[Stored entries]
________________________

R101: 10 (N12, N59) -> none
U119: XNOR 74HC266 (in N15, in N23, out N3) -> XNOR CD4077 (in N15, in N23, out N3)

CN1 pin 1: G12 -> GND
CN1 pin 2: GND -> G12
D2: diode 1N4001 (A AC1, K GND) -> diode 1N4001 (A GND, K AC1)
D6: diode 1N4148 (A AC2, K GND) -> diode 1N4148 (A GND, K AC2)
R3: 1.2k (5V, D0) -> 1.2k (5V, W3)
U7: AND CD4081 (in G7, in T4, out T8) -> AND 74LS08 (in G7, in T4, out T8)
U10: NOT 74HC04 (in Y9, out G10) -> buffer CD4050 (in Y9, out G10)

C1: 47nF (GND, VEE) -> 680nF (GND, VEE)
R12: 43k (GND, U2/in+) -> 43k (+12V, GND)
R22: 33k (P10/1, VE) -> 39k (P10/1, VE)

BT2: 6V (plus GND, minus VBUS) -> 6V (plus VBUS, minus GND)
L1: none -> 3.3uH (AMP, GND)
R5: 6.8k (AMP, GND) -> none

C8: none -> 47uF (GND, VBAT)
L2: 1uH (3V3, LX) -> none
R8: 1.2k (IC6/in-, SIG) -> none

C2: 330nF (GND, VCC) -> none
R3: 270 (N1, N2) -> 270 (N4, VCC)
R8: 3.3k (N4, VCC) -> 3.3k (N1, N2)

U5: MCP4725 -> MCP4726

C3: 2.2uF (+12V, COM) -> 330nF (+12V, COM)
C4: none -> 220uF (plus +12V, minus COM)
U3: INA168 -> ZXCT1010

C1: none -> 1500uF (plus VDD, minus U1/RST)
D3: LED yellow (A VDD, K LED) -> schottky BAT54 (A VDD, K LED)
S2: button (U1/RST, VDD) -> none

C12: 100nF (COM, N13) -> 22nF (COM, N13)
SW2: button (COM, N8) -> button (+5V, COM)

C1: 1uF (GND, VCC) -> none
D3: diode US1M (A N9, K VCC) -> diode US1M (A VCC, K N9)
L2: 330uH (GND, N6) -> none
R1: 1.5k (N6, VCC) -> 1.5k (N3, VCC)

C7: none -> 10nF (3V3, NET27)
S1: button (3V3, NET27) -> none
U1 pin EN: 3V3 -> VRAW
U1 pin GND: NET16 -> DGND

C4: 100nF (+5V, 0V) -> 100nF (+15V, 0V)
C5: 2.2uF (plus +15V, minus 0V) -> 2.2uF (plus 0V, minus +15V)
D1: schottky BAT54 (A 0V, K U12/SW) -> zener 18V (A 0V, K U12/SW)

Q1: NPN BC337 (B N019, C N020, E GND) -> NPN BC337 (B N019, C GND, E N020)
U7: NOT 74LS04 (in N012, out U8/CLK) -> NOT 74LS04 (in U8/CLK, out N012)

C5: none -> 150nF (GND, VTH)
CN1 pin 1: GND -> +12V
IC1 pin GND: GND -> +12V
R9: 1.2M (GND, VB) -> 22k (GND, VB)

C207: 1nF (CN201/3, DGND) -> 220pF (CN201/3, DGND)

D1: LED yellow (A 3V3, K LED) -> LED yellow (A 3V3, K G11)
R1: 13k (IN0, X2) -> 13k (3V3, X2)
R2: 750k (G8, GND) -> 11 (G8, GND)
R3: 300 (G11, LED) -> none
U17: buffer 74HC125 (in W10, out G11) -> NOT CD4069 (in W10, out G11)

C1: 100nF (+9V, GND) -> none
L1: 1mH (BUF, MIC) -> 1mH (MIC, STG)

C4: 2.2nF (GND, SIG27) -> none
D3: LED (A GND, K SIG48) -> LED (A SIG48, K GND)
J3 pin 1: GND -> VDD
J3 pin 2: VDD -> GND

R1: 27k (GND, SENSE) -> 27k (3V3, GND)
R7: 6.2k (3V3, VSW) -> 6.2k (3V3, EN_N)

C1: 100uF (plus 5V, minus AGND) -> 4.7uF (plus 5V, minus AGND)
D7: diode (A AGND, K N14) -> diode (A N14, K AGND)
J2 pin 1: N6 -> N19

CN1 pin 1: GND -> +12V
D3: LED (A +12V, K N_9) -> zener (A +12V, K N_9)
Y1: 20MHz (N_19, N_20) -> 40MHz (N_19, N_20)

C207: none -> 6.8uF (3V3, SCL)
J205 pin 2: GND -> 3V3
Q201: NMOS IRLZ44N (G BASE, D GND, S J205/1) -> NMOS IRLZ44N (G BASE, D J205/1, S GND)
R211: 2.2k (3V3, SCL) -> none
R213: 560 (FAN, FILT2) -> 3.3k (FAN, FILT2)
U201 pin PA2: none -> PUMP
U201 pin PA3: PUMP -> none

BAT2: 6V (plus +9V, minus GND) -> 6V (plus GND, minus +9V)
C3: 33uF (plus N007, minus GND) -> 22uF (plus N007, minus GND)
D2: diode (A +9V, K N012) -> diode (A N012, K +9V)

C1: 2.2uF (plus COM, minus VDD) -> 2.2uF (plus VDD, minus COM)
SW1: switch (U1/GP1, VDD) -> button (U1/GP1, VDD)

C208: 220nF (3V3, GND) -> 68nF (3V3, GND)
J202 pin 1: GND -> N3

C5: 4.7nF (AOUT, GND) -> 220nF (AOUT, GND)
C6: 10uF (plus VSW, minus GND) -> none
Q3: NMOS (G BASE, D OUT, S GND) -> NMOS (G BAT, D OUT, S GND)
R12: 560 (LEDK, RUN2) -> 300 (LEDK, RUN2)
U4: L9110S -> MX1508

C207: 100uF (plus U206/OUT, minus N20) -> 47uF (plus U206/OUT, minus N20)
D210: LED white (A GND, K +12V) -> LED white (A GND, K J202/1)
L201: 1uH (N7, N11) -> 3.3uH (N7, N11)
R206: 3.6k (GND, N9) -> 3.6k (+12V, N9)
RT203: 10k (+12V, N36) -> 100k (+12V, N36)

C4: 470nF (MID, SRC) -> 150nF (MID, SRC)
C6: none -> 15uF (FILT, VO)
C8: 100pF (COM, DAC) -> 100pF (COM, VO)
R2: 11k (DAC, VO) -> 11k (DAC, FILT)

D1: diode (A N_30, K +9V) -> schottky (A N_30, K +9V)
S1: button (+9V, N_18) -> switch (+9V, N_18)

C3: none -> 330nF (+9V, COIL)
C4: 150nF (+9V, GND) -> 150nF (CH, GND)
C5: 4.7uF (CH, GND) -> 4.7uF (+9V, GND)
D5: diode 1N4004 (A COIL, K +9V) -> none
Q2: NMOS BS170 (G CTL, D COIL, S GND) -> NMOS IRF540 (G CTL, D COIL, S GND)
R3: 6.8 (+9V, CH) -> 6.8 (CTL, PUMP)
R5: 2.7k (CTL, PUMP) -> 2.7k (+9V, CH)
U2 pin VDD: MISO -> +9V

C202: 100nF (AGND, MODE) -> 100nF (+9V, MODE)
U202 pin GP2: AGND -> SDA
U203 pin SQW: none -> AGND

________________________

▶ **EXERCISE BRIEF**:
Set down, exactly as they appear above, all lines from the one that has "C1: 2.2uF (plus" down to the one that has "L201: 1uH (N7, N11) -> 3.3uH (N7, N11)", including those two and no others.

▶ **WRITTEN SOLUTION**:
C1: 2.2uF (plus COM, minus VDD) -> 2.2uF (plus VDD, minus COM)
SW1: switch (U1/GP1, VDD) -> button (U1/GP1, VDD)

C208: 220nF (3V3, GND) -> 68nF (3V3, GND)
J202 pin 1: GND -> N3

C5: 4.7nF (AOUT, GND) -> 220nF (AOUT, GND)
C6: 10uF (plus VSW, minus GND) -> none
Q3: NMOS (G BASE, D OUT, S GND) -> NMOS (G BAT, D OUT, S GND)
R12: 560 (LEDK, RUN2) -> 300 (LEDK, RUN2)
U4: L9110S -> MX1508

C207: 100uF (plus U206/OUT, minus N20) -> 47uF (plus U206/OUT, minus N20)
D210: LED white (A GND, K +12V) -> LED white (A GND, K J202/1)
L201: 1uH (N7, N11) -> 3.3uH (N7, N11)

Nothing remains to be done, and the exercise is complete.